(Extracted records)
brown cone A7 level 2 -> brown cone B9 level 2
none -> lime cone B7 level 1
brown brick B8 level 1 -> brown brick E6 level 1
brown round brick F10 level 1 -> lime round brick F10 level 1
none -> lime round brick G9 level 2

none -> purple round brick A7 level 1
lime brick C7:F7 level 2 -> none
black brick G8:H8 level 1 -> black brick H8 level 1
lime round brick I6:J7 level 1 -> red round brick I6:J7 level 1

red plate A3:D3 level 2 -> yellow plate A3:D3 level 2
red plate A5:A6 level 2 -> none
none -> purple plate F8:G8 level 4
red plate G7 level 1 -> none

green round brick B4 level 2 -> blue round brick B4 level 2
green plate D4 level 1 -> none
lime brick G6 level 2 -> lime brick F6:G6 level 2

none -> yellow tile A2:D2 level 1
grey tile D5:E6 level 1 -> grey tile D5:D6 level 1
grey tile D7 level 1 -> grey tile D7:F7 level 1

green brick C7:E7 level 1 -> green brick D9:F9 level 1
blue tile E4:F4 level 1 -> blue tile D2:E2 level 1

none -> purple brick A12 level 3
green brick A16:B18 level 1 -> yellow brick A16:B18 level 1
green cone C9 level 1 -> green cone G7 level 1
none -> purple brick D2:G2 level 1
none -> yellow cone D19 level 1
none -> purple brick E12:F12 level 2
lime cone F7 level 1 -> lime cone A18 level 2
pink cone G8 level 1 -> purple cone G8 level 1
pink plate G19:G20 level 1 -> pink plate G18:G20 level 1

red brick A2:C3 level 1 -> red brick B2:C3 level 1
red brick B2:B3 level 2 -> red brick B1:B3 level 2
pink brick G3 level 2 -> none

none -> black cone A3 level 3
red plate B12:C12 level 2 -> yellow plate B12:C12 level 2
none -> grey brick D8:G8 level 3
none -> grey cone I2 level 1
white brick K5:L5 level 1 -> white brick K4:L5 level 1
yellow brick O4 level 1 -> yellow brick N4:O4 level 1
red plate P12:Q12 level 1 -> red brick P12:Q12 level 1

Work to be completed:
Can you quote exactly the lines from the one containing "red plate A5:A6 level 2 -> none" through the last line of the records above, and nothing else?

Task answer:
red plate A5:A6 level 2 -> none
none -> purple plate F8:G8 level 4
red plate G7 level 1 -> none

green round brick B4 level 2 -> blue round brick B4 level 2
green plate D4 level 1 -> none
lime brick G6 level 2 -> lime brick F6:G6 level 2

none -> yellow tile A2:D2 level 1
grey tile D5:E6 level 1 -> grey tile D5:D6 level 1
grey tile D7 level 1 -> grey tile D7:F7 level 1

green brick C7:E7 level 1 -> green brick D9:F9 level 1
blue tile E4:F4 level 1 -> blue tile D2:E2 level 1

none -> purple brick A12 level 3
green brick A16:B18 level 1 -> yellow brick A16:B18 level 1
green cone C9 level 1 -> green cone G7 level 1
none -> purple brick D2:G2 level 1
none -> yellow cone D19 level 1
none -> purple brick E12:F12 level 2
lime cone F7 level 1 -> lime cone A18 level 2
pink cone G8 level 1 -> purple cone G8 level 1
pink plate G19:G20 level 1 -> pink plate G18:G20 level 1

red brick A2:C3 level 1 -> red brick B2:C3 level 1
red brick B2:B3 level 2 -> red brick B1:B3 level 2
pink brick G3 level 2 -> none

none -> black cone A3 level 3
red plate B12:C12 level 2 -> yellow plate B12:C12 level 2
none -> grey brick D8:G8 level 3
none -> grey cone I2 level 1
white brick K5:L5 level 1 -> white brick K4:L5 level 1
yellow brick O4 level 1 -> yellow brick N4:O4 level 1
red plate P12:Q12 level 1 -> red brick P12:Q12 level 1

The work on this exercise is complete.